- [Problem]
In the listing below, a line holding "L1: 1uH (+15V, GND) -> none" and a line holding "C7: 33uF (plus" mark the range. Retype both exactly, with all lines between them.

=-=-=

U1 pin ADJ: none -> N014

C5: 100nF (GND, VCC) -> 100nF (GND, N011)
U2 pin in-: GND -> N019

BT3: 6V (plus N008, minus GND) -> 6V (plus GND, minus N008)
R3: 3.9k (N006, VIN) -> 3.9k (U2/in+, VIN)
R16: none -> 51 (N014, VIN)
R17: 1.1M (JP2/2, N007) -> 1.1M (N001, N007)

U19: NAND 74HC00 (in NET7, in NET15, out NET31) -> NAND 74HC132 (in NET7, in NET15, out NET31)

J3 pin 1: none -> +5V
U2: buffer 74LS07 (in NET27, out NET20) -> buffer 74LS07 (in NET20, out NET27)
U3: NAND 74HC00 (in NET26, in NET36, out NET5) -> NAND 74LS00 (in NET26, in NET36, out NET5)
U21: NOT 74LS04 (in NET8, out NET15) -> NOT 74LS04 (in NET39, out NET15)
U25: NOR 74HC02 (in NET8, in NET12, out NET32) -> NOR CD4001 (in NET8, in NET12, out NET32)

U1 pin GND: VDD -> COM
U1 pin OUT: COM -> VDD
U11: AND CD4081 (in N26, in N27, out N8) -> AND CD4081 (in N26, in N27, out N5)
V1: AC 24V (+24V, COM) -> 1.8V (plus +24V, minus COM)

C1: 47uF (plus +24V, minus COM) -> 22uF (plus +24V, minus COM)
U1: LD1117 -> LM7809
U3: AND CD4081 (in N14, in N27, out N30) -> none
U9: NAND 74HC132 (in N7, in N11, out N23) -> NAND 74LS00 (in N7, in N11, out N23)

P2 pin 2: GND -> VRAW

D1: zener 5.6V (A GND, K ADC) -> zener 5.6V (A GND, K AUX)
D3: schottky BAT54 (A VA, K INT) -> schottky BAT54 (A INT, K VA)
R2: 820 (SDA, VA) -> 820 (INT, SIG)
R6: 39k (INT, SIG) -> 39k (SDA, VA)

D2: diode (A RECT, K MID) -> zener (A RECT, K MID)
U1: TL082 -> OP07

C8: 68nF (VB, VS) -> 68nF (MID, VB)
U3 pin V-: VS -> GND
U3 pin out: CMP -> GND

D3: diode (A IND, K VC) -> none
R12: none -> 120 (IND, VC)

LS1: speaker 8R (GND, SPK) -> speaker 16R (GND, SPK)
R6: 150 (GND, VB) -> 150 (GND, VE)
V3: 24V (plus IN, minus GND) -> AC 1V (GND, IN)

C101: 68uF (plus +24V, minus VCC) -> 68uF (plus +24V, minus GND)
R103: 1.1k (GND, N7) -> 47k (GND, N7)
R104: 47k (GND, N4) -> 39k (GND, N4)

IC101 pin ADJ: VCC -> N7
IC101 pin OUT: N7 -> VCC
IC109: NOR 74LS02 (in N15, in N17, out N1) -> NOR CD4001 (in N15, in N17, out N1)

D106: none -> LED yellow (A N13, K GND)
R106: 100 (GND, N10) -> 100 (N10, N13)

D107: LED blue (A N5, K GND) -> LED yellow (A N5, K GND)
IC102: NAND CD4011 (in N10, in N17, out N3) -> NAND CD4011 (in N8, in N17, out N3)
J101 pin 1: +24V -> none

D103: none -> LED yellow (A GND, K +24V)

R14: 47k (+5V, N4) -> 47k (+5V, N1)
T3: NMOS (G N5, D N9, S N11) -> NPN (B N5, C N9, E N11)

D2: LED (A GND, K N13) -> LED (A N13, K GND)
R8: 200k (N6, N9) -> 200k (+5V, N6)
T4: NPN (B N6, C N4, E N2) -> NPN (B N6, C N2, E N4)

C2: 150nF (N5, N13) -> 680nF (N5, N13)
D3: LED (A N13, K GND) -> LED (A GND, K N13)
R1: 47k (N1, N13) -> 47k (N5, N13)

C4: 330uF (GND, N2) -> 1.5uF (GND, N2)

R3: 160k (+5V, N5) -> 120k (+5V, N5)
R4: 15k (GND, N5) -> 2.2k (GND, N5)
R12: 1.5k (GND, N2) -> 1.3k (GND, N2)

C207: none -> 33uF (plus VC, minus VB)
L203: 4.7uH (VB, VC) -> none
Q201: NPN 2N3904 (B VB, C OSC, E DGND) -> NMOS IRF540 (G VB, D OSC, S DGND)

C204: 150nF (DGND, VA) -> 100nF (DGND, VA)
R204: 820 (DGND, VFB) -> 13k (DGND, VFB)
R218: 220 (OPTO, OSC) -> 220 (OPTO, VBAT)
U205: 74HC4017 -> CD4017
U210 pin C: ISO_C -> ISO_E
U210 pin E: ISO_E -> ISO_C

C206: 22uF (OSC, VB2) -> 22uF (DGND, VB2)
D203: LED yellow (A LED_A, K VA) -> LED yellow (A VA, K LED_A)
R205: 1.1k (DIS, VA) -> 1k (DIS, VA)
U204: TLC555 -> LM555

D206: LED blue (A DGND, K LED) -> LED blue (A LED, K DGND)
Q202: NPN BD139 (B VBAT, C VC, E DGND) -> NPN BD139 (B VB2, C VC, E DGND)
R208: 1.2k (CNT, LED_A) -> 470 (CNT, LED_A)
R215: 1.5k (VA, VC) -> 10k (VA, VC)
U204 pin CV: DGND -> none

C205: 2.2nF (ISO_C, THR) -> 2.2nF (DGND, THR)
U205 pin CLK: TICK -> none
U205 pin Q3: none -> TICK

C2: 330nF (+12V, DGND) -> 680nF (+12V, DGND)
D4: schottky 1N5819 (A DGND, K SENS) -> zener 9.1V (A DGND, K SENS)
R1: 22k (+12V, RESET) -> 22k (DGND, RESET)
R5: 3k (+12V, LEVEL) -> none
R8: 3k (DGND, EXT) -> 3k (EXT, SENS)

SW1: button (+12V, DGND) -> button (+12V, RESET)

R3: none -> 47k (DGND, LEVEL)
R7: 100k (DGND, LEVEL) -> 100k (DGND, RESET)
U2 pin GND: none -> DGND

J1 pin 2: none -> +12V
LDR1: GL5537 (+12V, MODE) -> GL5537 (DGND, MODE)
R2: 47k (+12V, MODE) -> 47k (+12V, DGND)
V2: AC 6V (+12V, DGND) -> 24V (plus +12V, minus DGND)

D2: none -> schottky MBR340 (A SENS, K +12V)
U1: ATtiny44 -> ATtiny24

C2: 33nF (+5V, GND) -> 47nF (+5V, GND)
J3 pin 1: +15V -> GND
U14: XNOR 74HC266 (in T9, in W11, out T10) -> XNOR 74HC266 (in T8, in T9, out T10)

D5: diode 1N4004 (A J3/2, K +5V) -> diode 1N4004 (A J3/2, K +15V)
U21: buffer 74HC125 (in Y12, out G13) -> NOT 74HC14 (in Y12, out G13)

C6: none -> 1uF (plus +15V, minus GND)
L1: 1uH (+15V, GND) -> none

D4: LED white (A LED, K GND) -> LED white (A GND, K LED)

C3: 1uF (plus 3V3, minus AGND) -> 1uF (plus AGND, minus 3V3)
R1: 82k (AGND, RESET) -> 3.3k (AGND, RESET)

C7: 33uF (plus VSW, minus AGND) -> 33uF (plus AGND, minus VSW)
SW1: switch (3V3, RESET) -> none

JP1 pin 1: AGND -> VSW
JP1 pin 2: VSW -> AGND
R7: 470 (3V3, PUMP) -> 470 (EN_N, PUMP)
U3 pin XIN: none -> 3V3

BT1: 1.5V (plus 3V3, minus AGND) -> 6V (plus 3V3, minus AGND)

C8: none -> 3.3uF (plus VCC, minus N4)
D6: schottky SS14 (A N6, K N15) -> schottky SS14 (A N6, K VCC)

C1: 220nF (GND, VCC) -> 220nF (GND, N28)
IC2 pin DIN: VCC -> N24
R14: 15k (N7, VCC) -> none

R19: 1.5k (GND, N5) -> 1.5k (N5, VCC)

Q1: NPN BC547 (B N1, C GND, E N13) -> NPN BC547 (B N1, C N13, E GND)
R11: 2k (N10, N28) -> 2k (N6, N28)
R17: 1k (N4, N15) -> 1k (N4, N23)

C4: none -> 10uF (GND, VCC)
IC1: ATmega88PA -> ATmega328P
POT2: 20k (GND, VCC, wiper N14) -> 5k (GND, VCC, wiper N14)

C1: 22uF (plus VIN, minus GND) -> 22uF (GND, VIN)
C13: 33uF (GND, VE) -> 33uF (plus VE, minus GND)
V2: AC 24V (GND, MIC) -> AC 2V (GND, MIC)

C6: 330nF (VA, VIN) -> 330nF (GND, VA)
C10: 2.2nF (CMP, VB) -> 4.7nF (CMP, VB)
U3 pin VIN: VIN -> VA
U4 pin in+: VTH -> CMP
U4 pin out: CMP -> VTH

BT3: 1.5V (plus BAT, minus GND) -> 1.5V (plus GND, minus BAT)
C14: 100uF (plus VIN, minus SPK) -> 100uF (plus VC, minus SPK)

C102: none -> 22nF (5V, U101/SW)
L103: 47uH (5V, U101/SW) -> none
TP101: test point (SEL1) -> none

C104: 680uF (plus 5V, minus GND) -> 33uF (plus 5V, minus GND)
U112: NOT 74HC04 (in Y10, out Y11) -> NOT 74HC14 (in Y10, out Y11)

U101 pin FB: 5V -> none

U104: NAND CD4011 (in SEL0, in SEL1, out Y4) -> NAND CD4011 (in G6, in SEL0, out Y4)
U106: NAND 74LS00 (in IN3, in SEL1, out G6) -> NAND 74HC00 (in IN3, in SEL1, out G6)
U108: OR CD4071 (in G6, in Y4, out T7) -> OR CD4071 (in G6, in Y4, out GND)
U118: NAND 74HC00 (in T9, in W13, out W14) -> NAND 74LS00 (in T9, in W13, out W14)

=-=-=

- [Output for this exercise]
L1: 1uH (+15V, GND) -> none

D4: LED white (A LED, K GND) -> LED white (A GND, K LED)

C3: 1uF (plus 3V3, minus AGND) -> 1uF (plus AGND, minus 3V3)
R1: 82k (AGND, RESET) -> 3.3k (AGND, RESET)

C7: 33uF (plus VSW, minus AGND) -> 33uF (plus AGND, minus VSW)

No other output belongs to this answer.